## Exercise brief
After locating the line that contains "purple house: [216,132,279,193]" in the material below, copy that line and each one following it, exactly, up to the last line. Pictures stay out.

## Task data
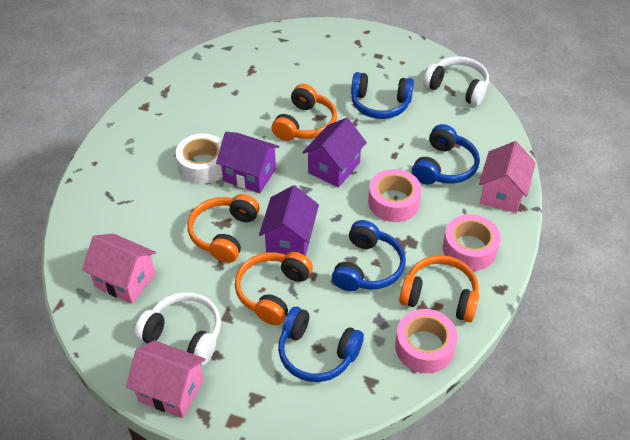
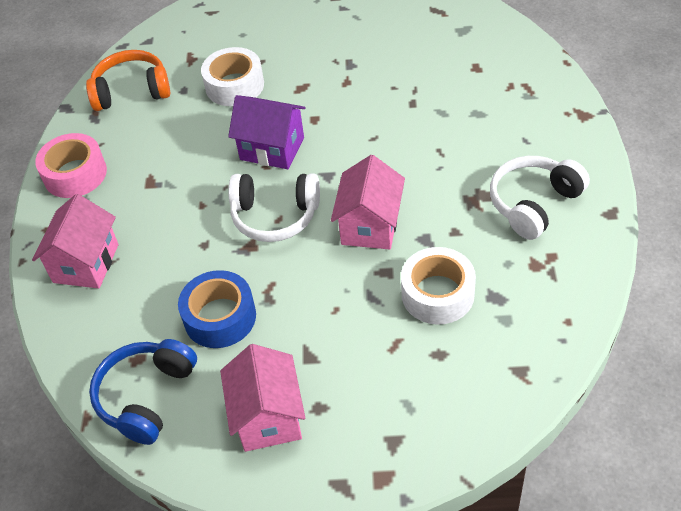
blue headphones: [278,307,364,382] [332,220,406,291] [351,72,414,119] [412,124,480,185] = 4 -> [89,339,197,445] = 1
blue tape: none = 0 -> [178,270,256,348] = 1
orange headphones: [187,194,260,263] [235,252,313,325] [272,84,337,141] [399,255,479,322] = 4 -> [86,50,170,111] = 1
pink tape: [368,169,422,222] [395,309,458,373] [443,214,501,271] = 3 -> [35,133,107,198] = 1
purple house: [216,132,279,193] [259,185,319,256] [302,118,367,188] = 3 -> [228,95,306,169] = 1
white tape: [176,134,222,184] = 1 -> [201,47,264,106] [401,247,476,325] = 2

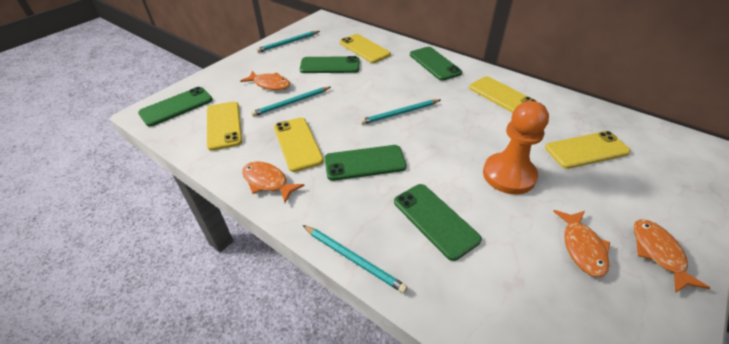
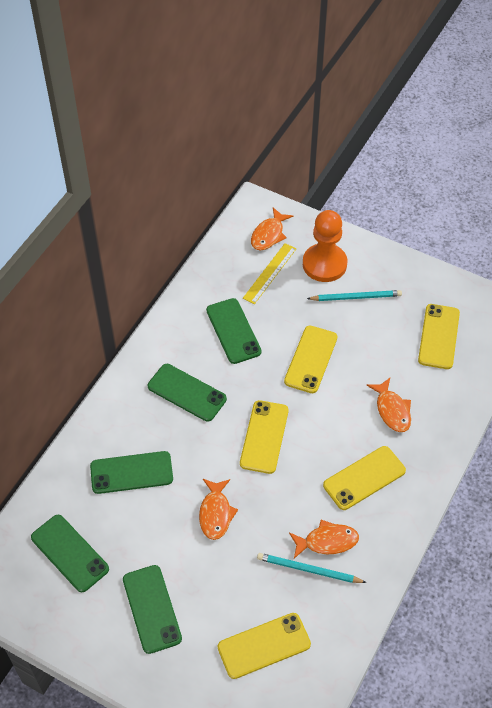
turquoise pencil: [251,87,331,117] [256,31,320,53] [303,225,408,293] [360,99,440,125] = 4 -> [257,553,367,583] [307,290,402,301] = 2
yellow ruler: none = 0 -> [243,243,296,304] = 1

## Problem solution
purple house: [216,132,279,193] [259,185,319,256] [302,118,367,188] = 3 -> [228,95,306,169] = 1
white tape: [176,134,222,184] = 1 -> [201,47,264,106] [401,247,476,325] = 2

turquoise pencil: [251,87,331,117] [256,31,320,53] [303,225,408,293] [360,99,440,125] = 4 -> [257,553,367,583] [307,290,402,301] = 2
yellow ruler: none = 0 -> [243,243,296,304] = 1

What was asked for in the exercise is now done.